··· Information supplied ···
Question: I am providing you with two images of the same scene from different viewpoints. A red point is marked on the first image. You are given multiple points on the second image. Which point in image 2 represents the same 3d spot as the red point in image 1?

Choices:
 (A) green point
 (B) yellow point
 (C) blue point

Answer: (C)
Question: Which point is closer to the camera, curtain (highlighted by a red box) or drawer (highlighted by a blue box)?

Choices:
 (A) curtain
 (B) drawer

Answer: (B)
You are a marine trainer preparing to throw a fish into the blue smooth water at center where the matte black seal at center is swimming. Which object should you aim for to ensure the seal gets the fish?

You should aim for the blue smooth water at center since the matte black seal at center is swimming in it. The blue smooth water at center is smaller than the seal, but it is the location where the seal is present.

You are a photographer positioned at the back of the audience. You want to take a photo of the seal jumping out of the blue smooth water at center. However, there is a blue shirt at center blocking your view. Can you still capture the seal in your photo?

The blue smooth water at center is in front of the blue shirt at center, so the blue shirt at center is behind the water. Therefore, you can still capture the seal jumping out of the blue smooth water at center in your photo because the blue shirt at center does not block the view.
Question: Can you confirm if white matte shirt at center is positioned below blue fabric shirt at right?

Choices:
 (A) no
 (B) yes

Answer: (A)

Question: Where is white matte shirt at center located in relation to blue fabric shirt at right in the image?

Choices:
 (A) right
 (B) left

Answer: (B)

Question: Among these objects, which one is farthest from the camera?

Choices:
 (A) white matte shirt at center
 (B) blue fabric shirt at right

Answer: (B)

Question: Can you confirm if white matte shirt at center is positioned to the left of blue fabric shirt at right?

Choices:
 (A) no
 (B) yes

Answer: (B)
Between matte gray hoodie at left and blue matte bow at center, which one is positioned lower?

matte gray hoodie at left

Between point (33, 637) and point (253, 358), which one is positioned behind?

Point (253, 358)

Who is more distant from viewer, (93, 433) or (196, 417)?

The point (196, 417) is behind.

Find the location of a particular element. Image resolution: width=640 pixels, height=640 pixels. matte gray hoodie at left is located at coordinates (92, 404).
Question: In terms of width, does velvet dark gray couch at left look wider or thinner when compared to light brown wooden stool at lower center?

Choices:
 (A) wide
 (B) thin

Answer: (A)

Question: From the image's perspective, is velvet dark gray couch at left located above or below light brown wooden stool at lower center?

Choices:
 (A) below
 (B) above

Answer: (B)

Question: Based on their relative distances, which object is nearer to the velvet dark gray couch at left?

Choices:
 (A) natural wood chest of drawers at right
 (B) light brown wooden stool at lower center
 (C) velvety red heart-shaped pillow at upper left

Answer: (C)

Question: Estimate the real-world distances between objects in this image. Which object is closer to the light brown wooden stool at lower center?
···
What is needed –
Turn the lines above into a Markdown table with the columns Row and Text, beginning at the line that contains "You should aim" and stopping after the line that contains "You are a photographer". Put each line's row number under Row and the line itself under Text, and skip any blank lines.

Result of this exercise –
| Row | Text |
|---|---|
| 1 | You should aim for the blue smooth water at center since the matte black seal at center is swimming in it. The blue smooth water at center is smaller than the seal, but it is the location where the seal is present. |
| 2 | You are a photographer positioned at the back of the audience. You want to take a photo of the seal jumping out of the blue smooth water at center. However, there is a blue shirt at center blocking your view. Can you still capture the seal in your photo? |